Activity —
In the records below, find the line containing "camera: 110 degrees left, 10 degrees up" and the line containing "(485, 659) = (648, 218): none -> white cheese"; please repeat exactly the lines from one to the other, both included, and nothing more.

Source material —
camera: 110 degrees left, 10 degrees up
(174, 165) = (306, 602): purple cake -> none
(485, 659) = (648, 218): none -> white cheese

---

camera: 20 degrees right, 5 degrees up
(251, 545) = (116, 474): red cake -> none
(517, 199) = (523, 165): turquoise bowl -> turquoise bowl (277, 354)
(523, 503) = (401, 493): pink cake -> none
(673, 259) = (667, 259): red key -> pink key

Answer for the task —
camera: 110 degrees left, 10 degrees up
(174, 165) = (306, 602): purple cake -> none
(485, 659) = (648, 218): none -> white cheese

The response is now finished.